WHAT YOU ARE ASKED TO DO: Would you repeat the listing below verbatim and drop the images?

DATA BELOW:
□ □ □ □ □ □ □
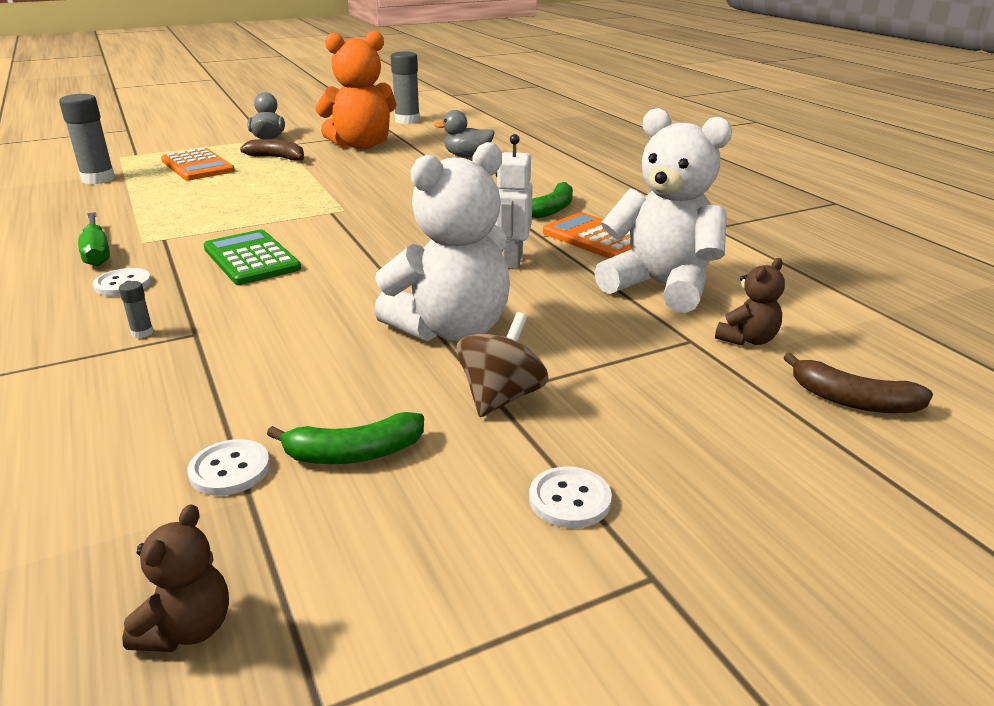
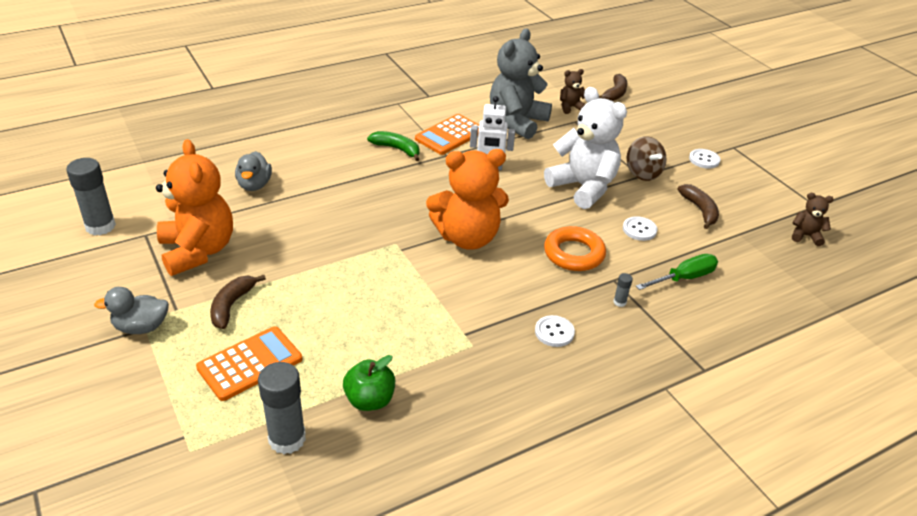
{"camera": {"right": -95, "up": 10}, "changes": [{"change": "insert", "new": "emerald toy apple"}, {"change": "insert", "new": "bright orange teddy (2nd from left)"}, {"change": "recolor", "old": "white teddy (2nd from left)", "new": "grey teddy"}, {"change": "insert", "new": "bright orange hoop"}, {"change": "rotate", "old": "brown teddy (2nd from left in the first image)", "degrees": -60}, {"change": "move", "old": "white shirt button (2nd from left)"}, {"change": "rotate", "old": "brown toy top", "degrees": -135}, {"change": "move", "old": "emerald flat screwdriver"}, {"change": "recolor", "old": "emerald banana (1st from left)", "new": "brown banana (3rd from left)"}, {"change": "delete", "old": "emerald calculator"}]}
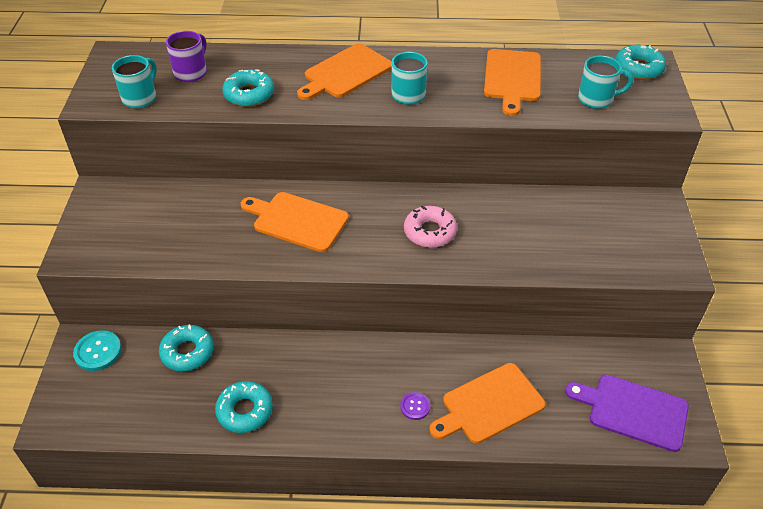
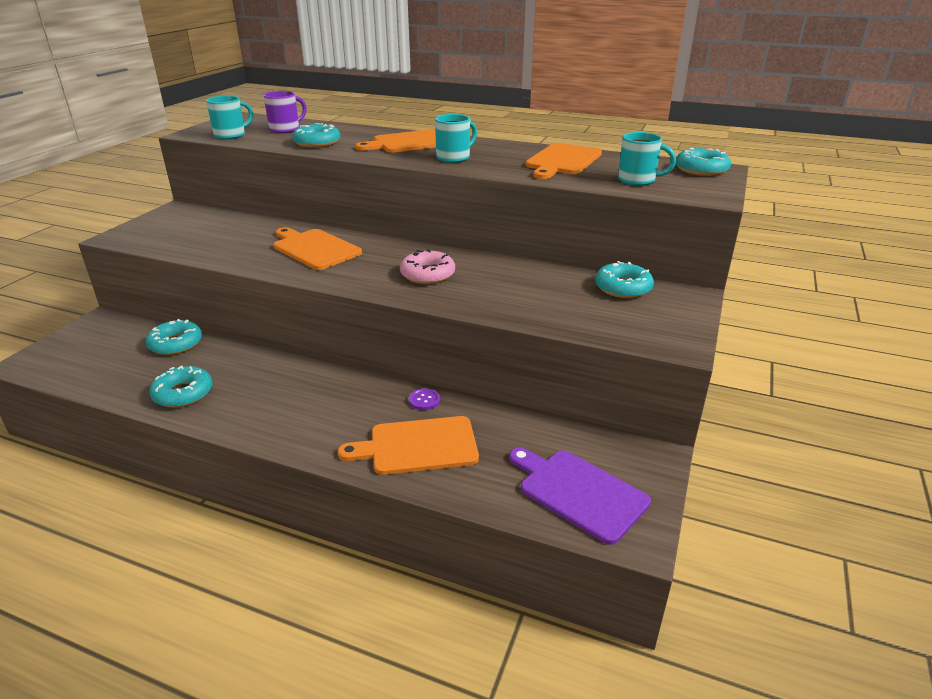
{"camera": {"right": 20, "up": -15}, "changes": [{"change": "move", "old": "violet shirt button"}, {"change": "insert", "new": "teal donut (4th from left)"}, {"change": "delete", "old": "teal shirt button"}]}
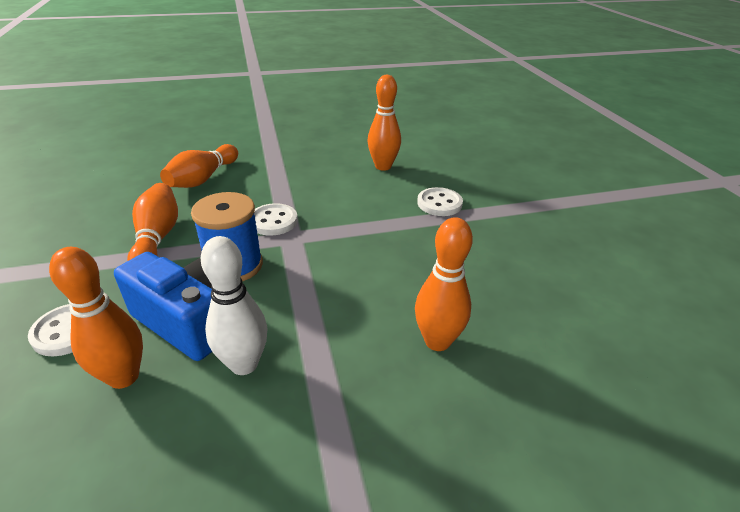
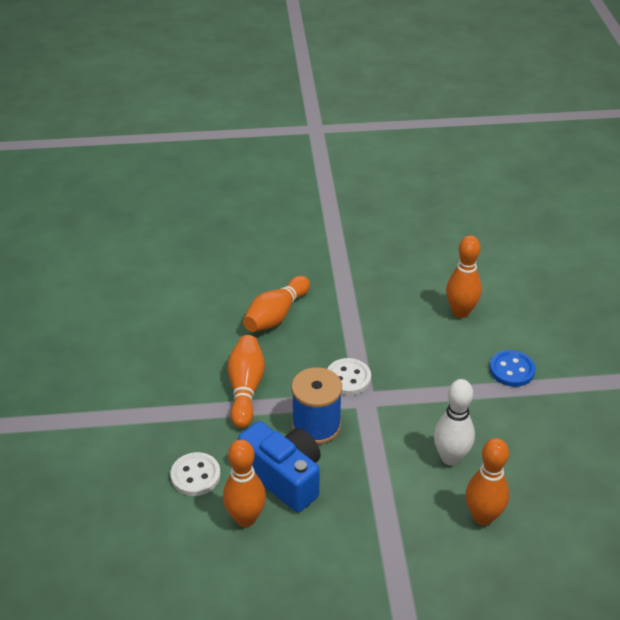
{"camera": {"right": 10, "up": 5}, "changes": [{"change": "move", "old": "white tenpin"}, {"change": "recolor", "old": "white shirt button (3rd from left)", "new": "blue shirt button"}]}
□ □ □ □ □ □ □
OUTPUT OF THE EXERCISE:
{"camera": {"right": -95, "up": 10}, "changes": [{"change": "insert", "new": "emerald toy apple"}, {"change": "insert", "new": "bright orange teddy (2nd from left)"}, {"change": "recolor", "old": "white teddy (2nd from left)", "new": "grey teddy"}, {"change": "insert", "new": "bright orange hoop"}, {"change": "rotate", "old": "brown teddy (2nd from left in the first image)", "degrees": -60}, {"change": "move", "old": "white shirt button (2nd from left)"}, {"change": "rotate", "old": "brown toy top", "degrees": -135}, {"change": "move", "old": "emerald flat screwdriver"}, {"change": "recolor", "old": "emerald banana (1st from left)", "new": "brown banana (3rd from left)"}, {"change": "delete", "old": "emerald calculator"}]}
{"camera": {"right": 20, "up": -15}, "changes": [{"change": "move", "old": "violet shirt button"}, {"change": "insert", "new": "teal donut (4th from left)"}, {"change": "delete", "old": "teal shirt button"}]}
{"camera": {"right": 10, "up": 5}, "changes": [{"change": "move", "old": "white tenpin"}, {"change": "recolor", "old": "white shirt button (3rd from left)", "new": "blue shirt button"}]}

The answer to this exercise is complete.